TASK REQUIREMENTS:
Transcribe, exactly and without pictures, the lines below from the line with "yellow trapezoid: rotated" to the line with "green rectangle: moved 1 px left, 3 px down", both ends included, and no others.

DATA SUPPLIED:
--------
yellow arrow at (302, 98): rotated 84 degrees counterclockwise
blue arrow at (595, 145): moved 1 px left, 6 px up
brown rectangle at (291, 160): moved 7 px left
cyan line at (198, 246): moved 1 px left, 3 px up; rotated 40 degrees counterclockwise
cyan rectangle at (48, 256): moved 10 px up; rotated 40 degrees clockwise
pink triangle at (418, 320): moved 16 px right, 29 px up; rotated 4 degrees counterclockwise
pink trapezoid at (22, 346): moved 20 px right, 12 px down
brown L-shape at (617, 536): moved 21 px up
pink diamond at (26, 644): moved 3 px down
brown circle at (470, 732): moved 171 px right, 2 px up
--------
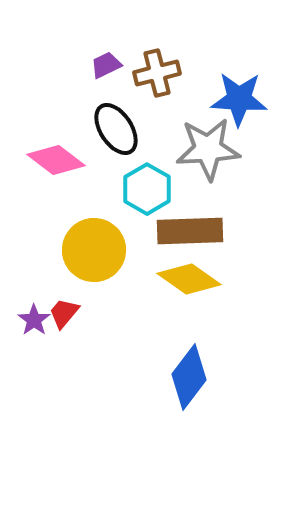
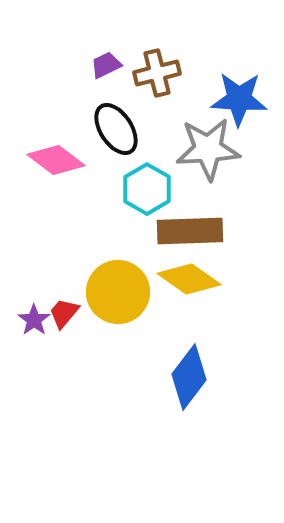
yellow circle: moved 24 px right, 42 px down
--------
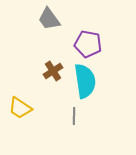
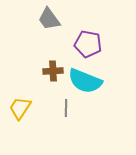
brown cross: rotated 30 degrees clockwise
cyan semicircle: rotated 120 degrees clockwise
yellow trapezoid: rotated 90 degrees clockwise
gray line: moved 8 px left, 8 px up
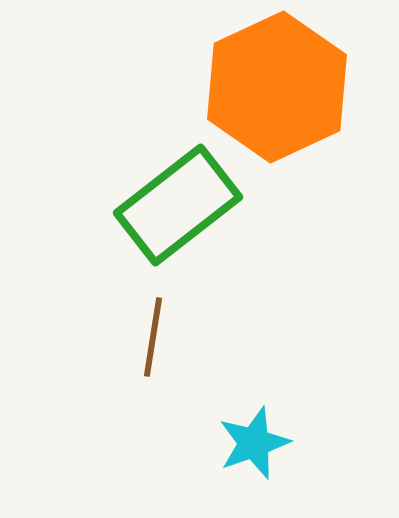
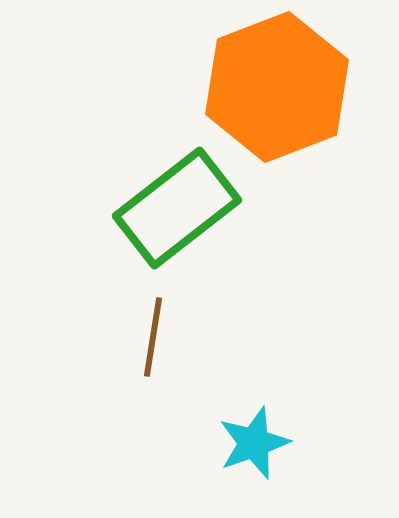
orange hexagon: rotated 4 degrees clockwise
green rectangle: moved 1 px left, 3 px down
--------
ANSWER TO THIS TASK:
yellow trapezoid: rotated 90 degrees clockwise
gray line: moved 8 px left, 8 px up
orange hexagon: rotated 4 degrees clockwise
green rectangle: moved 1 px left, 3 px down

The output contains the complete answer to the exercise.